*** Opening Given information ***

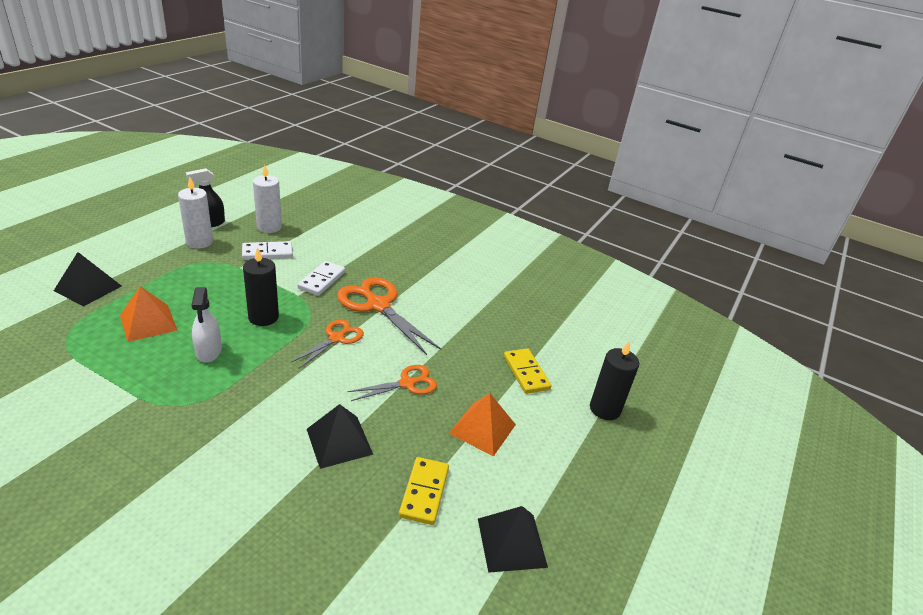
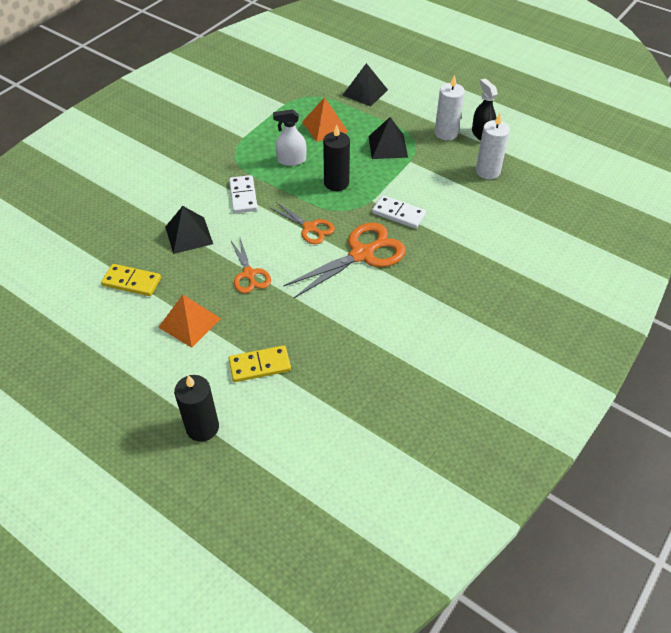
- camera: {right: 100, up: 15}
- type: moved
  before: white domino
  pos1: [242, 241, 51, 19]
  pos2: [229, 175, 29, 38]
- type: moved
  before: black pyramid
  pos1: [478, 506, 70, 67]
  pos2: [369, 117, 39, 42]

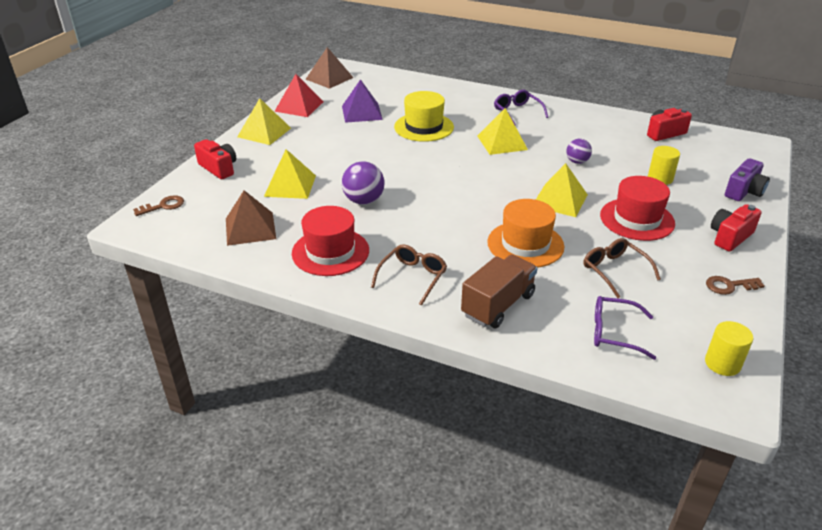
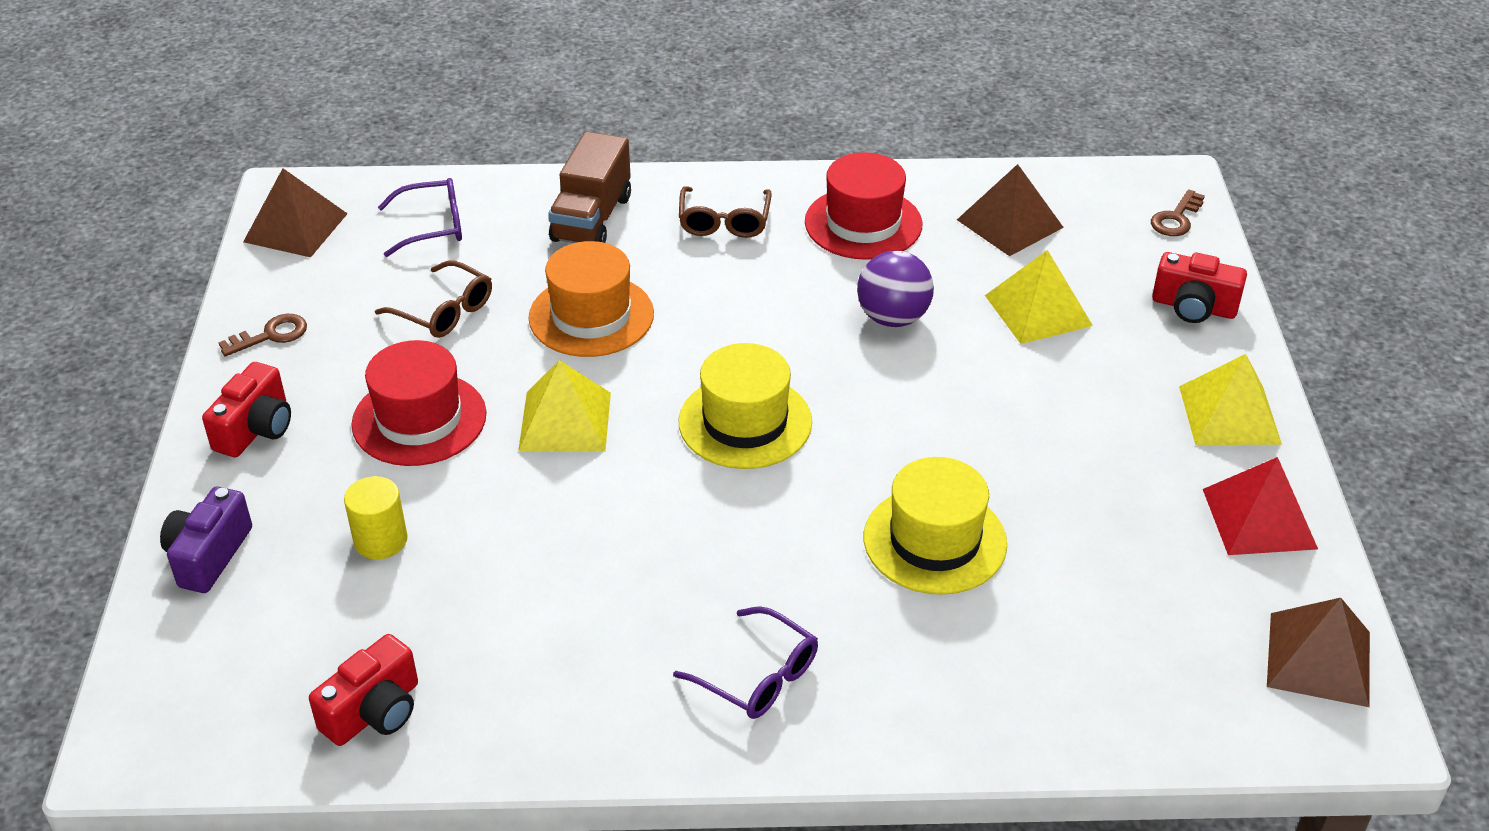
- camera: {right: 155, up: 5}
- type: removed
  before: purple pyramid
  pos1: [342, 79, 41, 44]
- type: removed
  before: yellow pyramid
  pos1: [478, 108, 50, 47]
- type: removed
  before: purple ball
  pos1: [566, 139, 26, 25]
- type: replaced
  before: yellow cylinder
  after: brown pyramid
  pos1: [705, 321, 49, 55]
  pos2: [243, 168, 105, 89]
- type: added
  after: yellow hat
  pos2: [678, 343, 134, 126]

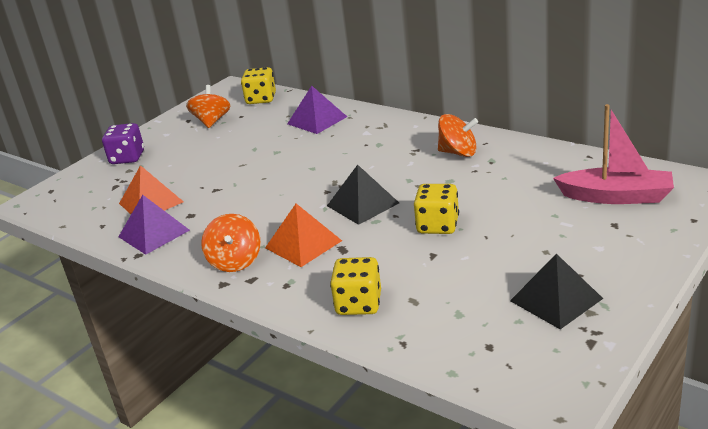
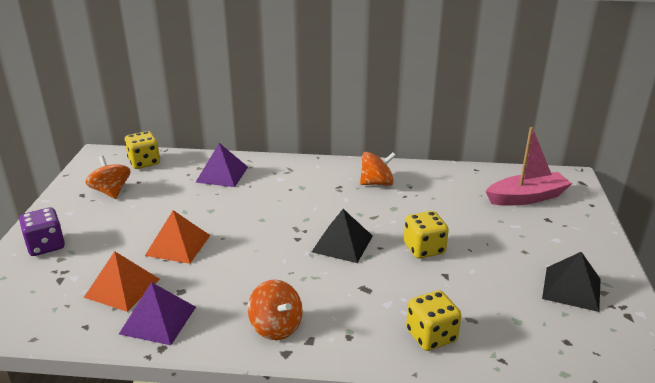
- camera: {right: -35, up: 0}
- type: moved
  before: orange pyramid
  pos1: [265, 204, 77, 63]
  pos2: [145, 210, 65, 54]

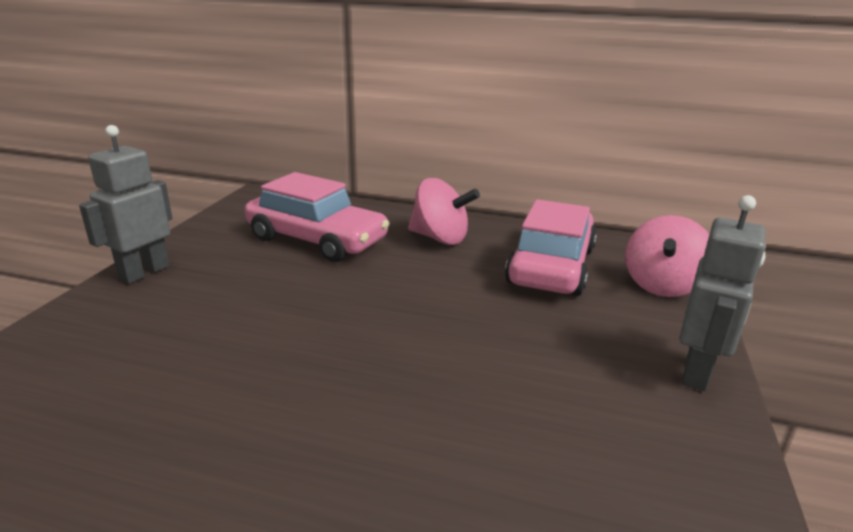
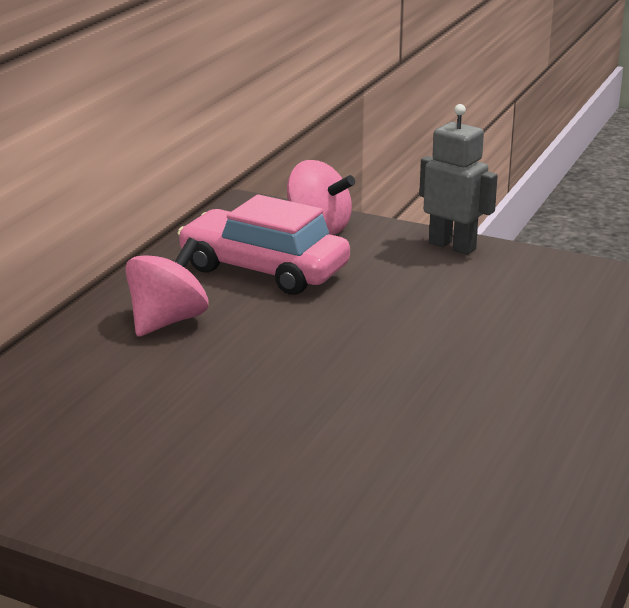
- camera: {right: -80, up: 0}
- type: removed
  before: grey robot
  pos1: [79, 125, 93, 159]
- type: removed
  before: pink car
  pos1: [245, 172, 145, 90]

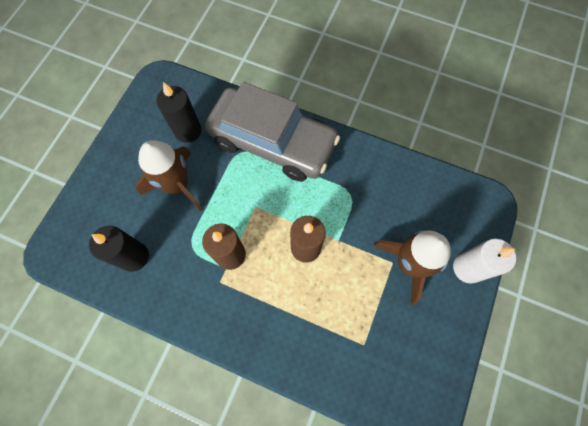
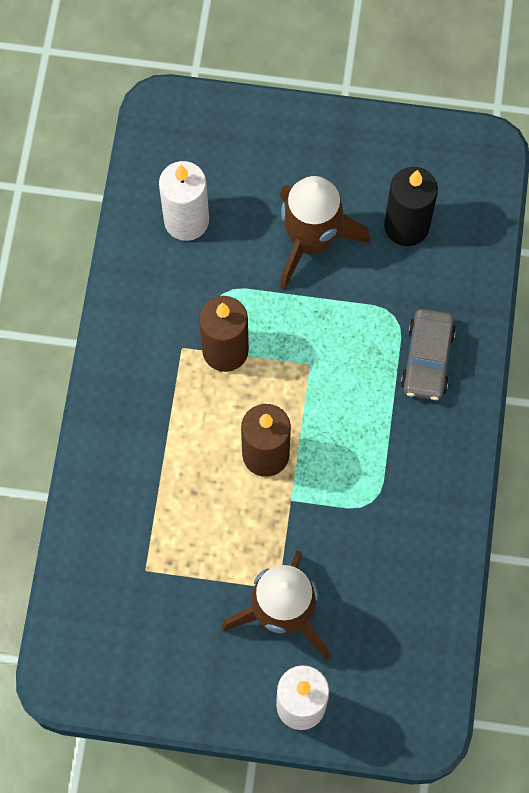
- camera: {right: 75, up: 0}
- type: recoloured
  before: black candle
  after: white candle
  pos1: [89, 226, 60, 46]
  pos2: [159, 161, 50, 80]
- type: resized
  before: grey car
  pos1: [205, 82, 135, 100]
  pos2: [401, 309, 55, 91]
  scale: 0.45

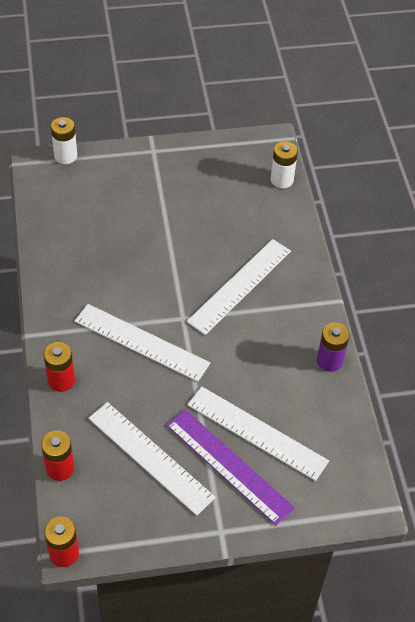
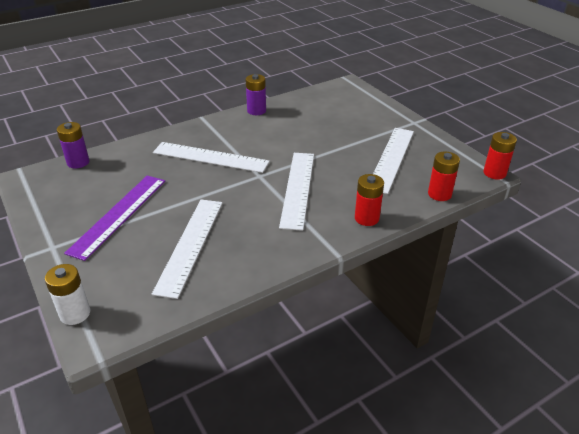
- camera: {right: -110, up: -15}
- type: moved
  before: purple ruler
  pos1: [166, 409, 129, 117]
  pos2: [64, 176, 101, 85]
- type: moved
  before: white ruler
  pos1: [187, 386, 142, 95]
  pos2: [152, 200, 71, 99]
- type: recoloured
  before: white battery
  after: purple battery
  pos1: [270, 141, 28, 47]
  pos2: [57, 122, 32, 47]

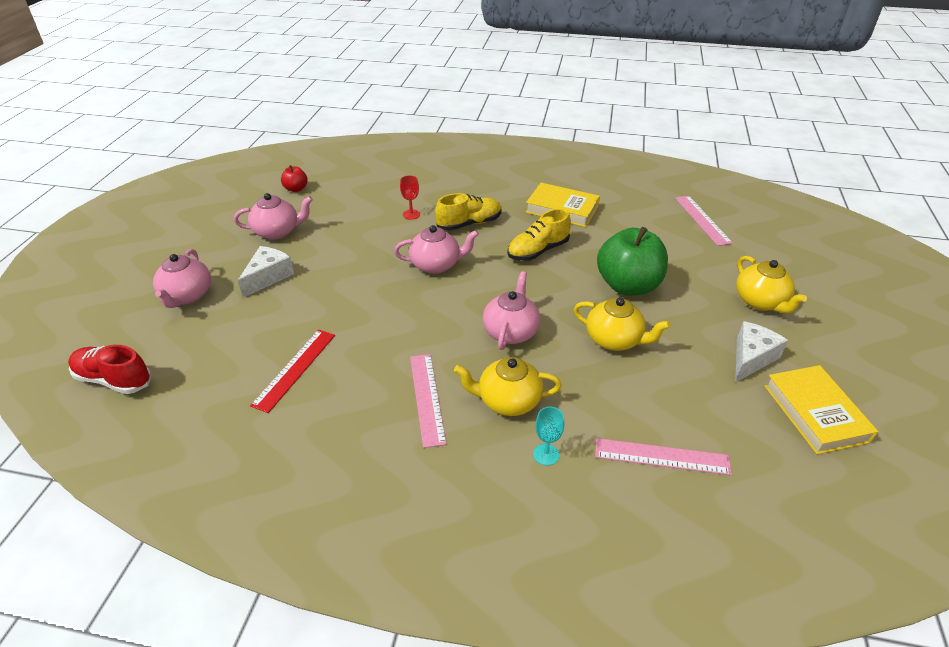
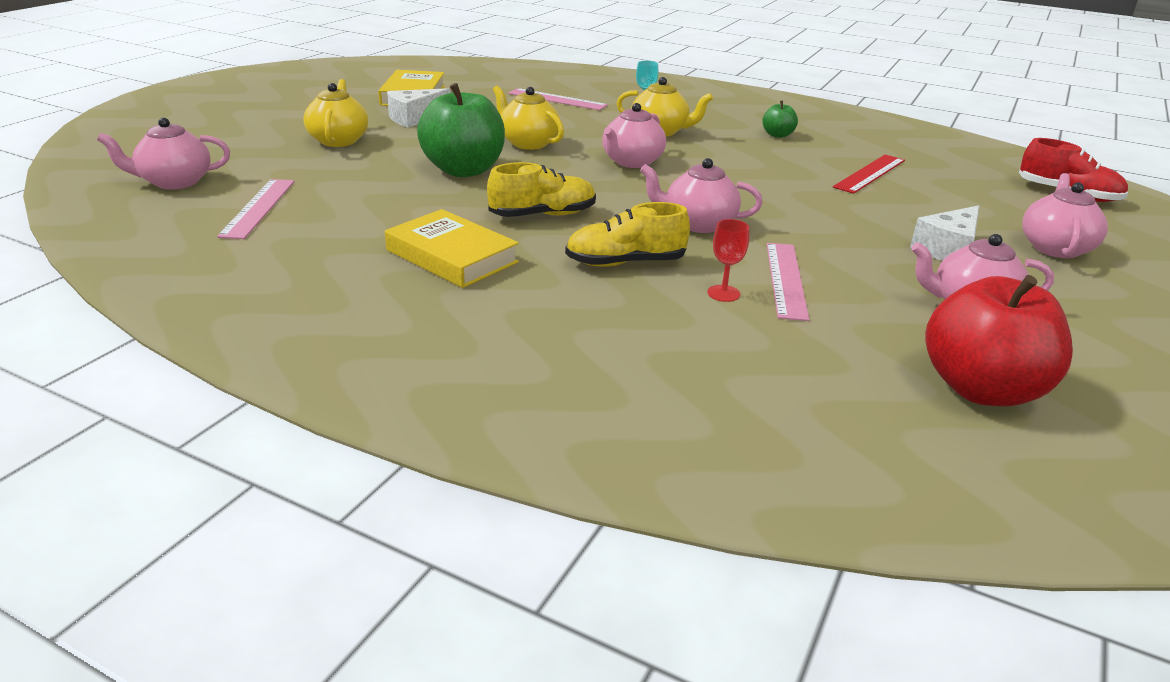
- camera: {right: -165, up: -10}
- type: resized
  before: red apple
  pos1: [281, 165, 27, 27]
  pos2: [925, 275, 148, 131]
  scale: 2.18
- type: moved
  before: pink ruler
  pos1: [410, 354, 37, 94]
  pos2: [767, 243, 42, 78]
- type: added
  after: pink teapot
  pos2: [97, 117, 133, 73]
- type: added
  after: green apple
  pos2: [762, 100, 36, 38]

*** Closing Given information ***

**Work instructions**
Pictures in the records above are not copied; print everything else exactly.

**Answer box**
- camera: {right: 100, up: 15}
- type: moved
  before: white domino
  pos1: [242, 241, 51, 19]
  pos2: [229, 175, 29, 38]
- type: moved
  before: black pyramid
  pos1: [478, 506, 70, 67]
  pos2: [369, 117, 39, 42]

- camera: {right: 155, up: 5}
- type: removed
  before: purple pyramid
  pos1: [342, 79, 41, 44]
- type: removed
  before: yellow pyramid
  pos1: [478, 108, 50, 47]
- type: removed
  before: purple ball
  pos1: [566, 139, 26, 25]
- type: replaced
  before: yellow cylinder
  after: brown pyramid
  pos1: [705, 321, 49, 55]
  pos2: [243, 168, 105, 89]
- type: added
  after: yellow hat
  pos2: [678, 343, 134, 126]

- camera: {right: -35, up: 0}
- type: moved
  before: orange pyramid
  pos1: [265, 204, 77, 63]
  pos2: [145, 210, 65, 54]

- camera: {right: -80, up: 0}
- type: removed
  before: grey robot
  pos1: [79, 125, 93, 159]
- type: removed
  before: pink car
  pos1: [245, 172, 145, 90]

- camera: {right: 75, up: 0}
- type: recoloured
  before: black candle
  after: white candle
  pos1: [89, 226, 60, 46]
  pos2: [159, 161, 50, 80]
- type: resized
  before: grey car
  pos1: [205, 82, 135, 100]
  pos2: [401, 309, 55, 91]
  scale: 0.45

- camera: {right: -110, up: -15}
- type: moved
  before: purple ruler
  pos1: [166, 409, 129, 117]
  pos2: [64, 176, 101, 85]
- type: moved
  before: white ruler
  pos1: [187, 386, 142, 95]
  pos2: [152, 200, 71, 99]
- type: recoloured
  before: white battery
  after: purple battery
  pos1: [270, 141, 28, 47]
  pos2: [57, 122, 32, 47]

- camera: {right: -165, up: -10}
- type: resized
  before: red apple
  pos1: [281, 165, 27, 27]
  pos2: [925, 275, 148, 131]
  scale: 2.18
- type: moved
  before: pink ruler
  pos1: [410, 354, 37, 94]
  pos2: [767, 243, 42, 78]
- type: added
  after: pink teapot
  pos2: [97, 117, 133, 73]
- type: added
  after: green apple
  pos2: [762, 100, 36, 38]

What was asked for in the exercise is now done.